*WHAT IS REQUIRED*
Report the number of lines in the material below that contain "book", without any other words.
= = =
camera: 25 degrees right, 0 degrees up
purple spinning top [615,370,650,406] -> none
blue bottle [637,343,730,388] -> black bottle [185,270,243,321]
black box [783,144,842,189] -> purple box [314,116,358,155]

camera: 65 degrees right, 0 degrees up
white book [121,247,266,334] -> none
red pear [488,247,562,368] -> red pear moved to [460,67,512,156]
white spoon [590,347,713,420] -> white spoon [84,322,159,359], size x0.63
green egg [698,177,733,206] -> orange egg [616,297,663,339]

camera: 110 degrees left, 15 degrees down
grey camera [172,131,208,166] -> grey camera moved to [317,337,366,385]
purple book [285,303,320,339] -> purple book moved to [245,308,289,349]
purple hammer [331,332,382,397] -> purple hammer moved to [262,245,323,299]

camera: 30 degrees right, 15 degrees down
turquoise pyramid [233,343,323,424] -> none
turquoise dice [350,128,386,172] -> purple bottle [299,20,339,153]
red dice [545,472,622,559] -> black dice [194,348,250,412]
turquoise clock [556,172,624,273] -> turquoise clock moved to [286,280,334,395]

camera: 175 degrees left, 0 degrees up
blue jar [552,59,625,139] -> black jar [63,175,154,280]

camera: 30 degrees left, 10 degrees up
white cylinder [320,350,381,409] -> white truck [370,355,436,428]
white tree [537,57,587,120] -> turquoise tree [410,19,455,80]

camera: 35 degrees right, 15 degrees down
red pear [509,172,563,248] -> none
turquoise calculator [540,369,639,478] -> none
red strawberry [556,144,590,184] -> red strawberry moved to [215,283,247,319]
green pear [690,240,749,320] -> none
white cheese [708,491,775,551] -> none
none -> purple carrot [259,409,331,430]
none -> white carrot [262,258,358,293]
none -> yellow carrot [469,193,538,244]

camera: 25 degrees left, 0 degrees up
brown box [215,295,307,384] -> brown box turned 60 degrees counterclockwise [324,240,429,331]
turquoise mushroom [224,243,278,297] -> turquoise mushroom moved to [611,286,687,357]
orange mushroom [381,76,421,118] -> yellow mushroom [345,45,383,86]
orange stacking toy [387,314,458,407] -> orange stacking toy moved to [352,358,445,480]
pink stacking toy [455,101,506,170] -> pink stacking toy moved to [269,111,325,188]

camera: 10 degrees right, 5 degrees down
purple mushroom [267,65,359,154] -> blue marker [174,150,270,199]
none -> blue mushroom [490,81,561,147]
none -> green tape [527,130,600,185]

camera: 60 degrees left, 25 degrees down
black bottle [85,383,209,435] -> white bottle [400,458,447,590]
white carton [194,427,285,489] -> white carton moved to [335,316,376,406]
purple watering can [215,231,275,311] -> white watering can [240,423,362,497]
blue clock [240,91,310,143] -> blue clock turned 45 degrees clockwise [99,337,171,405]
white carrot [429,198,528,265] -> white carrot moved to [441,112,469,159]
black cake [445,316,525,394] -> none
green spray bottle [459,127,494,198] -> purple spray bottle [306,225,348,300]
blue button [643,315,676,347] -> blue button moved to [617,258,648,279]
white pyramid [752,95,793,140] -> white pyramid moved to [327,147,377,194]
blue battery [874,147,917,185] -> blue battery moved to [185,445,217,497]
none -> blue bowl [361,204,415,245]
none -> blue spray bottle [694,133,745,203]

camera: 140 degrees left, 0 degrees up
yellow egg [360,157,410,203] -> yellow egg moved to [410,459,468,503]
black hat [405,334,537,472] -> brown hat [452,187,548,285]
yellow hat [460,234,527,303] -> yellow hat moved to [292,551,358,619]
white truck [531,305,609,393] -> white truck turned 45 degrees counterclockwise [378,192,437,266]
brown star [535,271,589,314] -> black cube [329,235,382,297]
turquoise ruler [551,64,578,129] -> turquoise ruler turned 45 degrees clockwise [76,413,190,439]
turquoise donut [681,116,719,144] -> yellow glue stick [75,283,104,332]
= = =
*RESPONSE*
2